◆ Task to complete: Starting with the line containing "RELAY2: 12V-2CH -> 5V-2CH" and going on through the line containing "BUTTON pin SIG: B1 -> B15", return the lines of the data below exactly, and only those.

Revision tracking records

○ ○ ○ ○

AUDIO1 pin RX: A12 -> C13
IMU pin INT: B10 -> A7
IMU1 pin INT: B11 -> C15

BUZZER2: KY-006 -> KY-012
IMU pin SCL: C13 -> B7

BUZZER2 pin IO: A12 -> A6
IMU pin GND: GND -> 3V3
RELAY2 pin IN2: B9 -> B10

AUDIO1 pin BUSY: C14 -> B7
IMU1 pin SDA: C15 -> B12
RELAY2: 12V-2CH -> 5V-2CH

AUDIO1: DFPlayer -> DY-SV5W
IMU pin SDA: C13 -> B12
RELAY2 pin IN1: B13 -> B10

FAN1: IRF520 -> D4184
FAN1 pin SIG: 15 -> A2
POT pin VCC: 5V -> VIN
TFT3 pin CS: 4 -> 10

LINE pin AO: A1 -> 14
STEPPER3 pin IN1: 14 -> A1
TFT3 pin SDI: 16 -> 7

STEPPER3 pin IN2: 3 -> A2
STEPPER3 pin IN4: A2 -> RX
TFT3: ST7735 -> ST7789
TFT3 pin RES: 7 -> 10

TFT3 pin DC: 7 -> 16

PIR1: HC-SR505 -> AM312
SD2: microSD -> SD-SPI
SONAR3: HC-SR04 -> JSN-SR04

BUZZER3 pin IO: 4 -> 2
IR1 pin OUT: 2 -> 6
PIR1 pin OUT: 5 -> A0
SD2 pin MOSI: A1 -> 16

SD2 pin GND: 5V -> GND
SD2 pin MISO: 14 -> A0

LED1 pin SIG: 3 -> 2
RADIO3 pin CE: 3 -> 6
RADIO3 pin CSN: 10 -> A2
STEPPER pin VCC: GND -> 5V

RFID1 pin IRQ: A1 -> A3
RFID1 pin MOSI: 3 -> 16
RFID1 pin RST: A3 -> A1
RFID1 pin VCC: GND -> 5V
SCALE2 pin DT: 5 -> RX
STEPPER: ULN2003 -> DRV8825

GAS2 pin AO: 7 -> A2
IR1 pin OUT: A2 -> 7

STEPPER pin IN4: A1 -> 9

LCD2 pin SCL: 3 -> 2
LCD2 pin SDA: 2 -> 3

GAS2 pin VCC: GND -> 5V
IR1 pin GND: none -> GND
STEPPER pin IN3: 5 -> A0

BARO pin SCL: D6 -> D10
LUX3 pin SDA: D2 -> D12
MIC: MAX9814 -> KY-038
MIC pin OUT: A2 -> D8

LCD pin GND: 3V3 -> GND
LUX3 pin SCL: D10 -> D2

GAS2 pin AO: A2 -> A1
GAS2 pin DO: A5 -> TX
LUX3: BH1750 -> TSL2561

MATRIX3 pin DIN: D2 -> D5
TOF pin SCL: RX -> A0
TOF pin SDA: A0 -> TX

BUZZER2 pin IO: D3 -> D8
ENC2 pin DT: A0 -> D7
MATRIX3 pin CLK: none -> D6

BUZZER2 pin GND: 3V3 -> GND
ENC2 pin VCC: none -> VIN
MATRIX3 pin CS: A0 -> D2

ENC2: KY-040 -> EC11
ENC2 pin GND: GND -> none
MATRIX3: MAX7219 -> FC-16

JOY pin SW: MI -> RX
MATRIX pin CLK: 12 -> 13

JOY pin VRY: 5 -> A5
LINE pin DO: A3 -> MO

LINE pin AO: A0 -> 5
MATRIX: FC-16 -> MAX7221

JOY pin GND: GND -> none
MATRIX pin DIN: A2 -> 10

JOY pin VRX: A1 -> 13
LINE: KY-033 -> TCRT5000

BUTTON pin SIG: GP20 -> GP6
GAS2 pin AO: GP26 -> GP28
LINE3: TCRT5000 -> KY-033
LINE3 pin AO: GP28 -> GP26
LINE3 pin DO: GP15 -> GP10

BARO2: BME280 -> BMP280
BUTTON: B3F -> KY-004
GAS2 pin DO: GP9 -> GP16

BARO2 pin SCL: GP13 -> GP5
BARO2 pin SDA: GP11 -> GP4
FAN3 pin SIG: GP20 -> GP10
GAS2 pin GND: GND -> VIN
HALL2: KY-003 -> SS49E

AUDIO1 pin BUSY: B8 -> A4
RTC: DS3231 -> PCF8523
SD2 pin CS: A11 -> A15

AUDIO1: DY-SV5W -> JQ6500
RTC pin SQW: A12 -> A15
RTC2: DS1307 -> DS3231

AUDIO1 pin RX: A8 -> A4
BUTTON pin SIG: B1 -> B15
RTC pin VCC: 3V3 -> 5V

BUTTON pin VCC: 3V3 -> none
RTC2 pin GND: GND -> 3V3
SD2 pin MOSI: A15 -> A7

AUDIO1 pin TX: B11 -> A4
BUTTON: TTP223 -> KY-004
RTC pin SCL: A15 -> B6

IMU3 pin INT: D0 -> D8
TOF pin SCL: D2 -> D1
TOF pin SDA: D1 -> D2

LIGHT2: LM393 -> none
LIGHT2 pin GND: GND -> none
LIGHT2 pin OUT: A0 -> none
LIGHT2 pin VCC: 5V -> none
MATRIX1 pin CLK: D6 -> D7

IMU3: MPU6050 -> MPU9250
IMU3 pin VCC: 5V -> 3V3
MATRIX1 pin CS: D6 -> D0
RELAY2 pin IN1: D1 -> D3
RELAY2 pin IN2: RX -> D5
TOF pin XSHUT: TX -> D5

○ ○ ○ ○

◆ Response area:
RELAY2: 12V-2CH -> 5V-2CH

AUDIO1: DFPlayer -> DY-SV5W
IMU pin SDA: C13 -> B12
RELAY2 pin IN1: B13 -> B10

FAN1: IRF520 -> D4184
FAN1 pin SIG: 15 -> A2
POT pin VCC: 5V -> VIN
TFT3 pin CS: 4 -> 10

LINE pin AO: A1 -> 14
STEPPER3 pin IN1: 14 -> A1
TFT3 pin SDI: 16 -> 7

STEPPER3 pin IN2: 3 -> A2
STEPPER3 pin IN4: A2 -> RX
TFT3: ST7735 -> ST7789
TFT3 pin RES: 7 -> 10

TFT3 pin DC: 7 -> 16

PIR1: HC-SR505 -> AM312
SD2: microSD -> SD-SPI
SONAR3: HC-SR04 -> JSN-SR04

BUZZER3 pin IO: 4 -> 2
IR1 pin OUT: 2 -> 6
PIR1 pin OUT: 5 -> A0
SD2 pin MOSI: A1 -> 16

SD2 pin GND: 5V -> GND
SD2 pin MISO: 14 -> A0

LED1 pin SIG: 3 -> 2
RADIO3 pin CE: 3 -> 6
RADIO3 pin CSN: 10 -> A2
STEPPER pin VCC: GND -> 5V

RFID1 pin IRQ: A1 -> A3
RFID1 pin MOSI: 3 -> 16
RFID1 pin RST: A3 -> A1
RFID1 pin VCC: GND -> 5V
SCALE2 pin DT: 5 -> RX
STEPPER: ULN2003 -> DRV8825

GAS2 pin AO: 7 -> A2
IR1 pin OUT: A2 -> 7

STEPPER pin IN4: A1 -> 9

LCD2 pin SCL: 3 -> 2
LCD2 pin SDA: 2 -> 3

GAS2 pin VCC: GND -> 5V
IR1 pin GND: none -> GND
STEPPER pin IN3: 5 -> A0

BARO pin SCL: D6 -> D10
LUX3 pin SDA: D2 -> D12
MIC: MAX9814 -> KY-038
MIC pin OUT: A2 -> D8

LCD pin GND: 3V3 -> GND
LUX3 pin SCL: D10 -> D2

GAS2 pin AO: A2 -> A1
GAS2 pin DO: A5 -> TX
LUX3: BH1750 -> TSL2561

MATRIX3 pin DIN: D2 -> D5
TOF pin SCL: RX -> A0
TOF pin SDA: A0 -> TX

BUZZER2 pin IO: D3 -> D8
ENC2 pin DT: A0 -> D7
MATRIX3 pin CLK: none -> D6

BUZZER2 pin GND: 3V3 -> GND
ENC2 pin VCC: none -> VIN
MATRIX3 pin CS: A0 -> D2

ENC2: KY-040 -> EC11
ENC2 pin GND: GND -> none
MATRIX3: MAX7219 -> FC-16

JOY pin SW: MI -> RX
MATRIX pin CLK: 12 -> 13

JOY pin VRY: 5 -> A5
LINE pin DO: A3 -> MO

LINE pin AO: A0 -> 5
MATRIX: FC-16 -> MAX7221

JOY pin GND: GND -> none
MATRIX pin DIN: A2 -> 10

JOY pin VRX: A1 -> 13
LINE: KY-033 -> TCRT5000

BUTTON pin SIG: GP20 -> GP6
GAS2 pin AO: GP26 -> GP28
LINE3: TCRT5000 -> KY-033
LINE3 pin AO: GP28 -> GP26
LINE3 pin DO: GP15 -> GP10

BARO2: BME280 -> BMP280
BUTTON: B3F -> KY-004
GAS2 pin DO: GP9 -> GP16

BARO2 pin SCL: GP13 -> GP5
BARO2 pin SDA: GP11 -> GP4
FAN3 pin SIG: GP20 -> GP10
GAS2 pin GND: GND -> VIN
HALL2: KY-003 -> SS49E

AUDIO1 pin BUSY: B8 -> A4
RTC: DS3231 -> PCF8523
SD2 pin CS: A11 -> A15

AUDIO1: DY-SV5W -> JQ6500
RTC pin SQW: A12 -> A15
RTC2: DS1307 -> DS3231

AUDIO1 pin RX: A8 -> A4
BUTTON pin SIG: B1 -> B15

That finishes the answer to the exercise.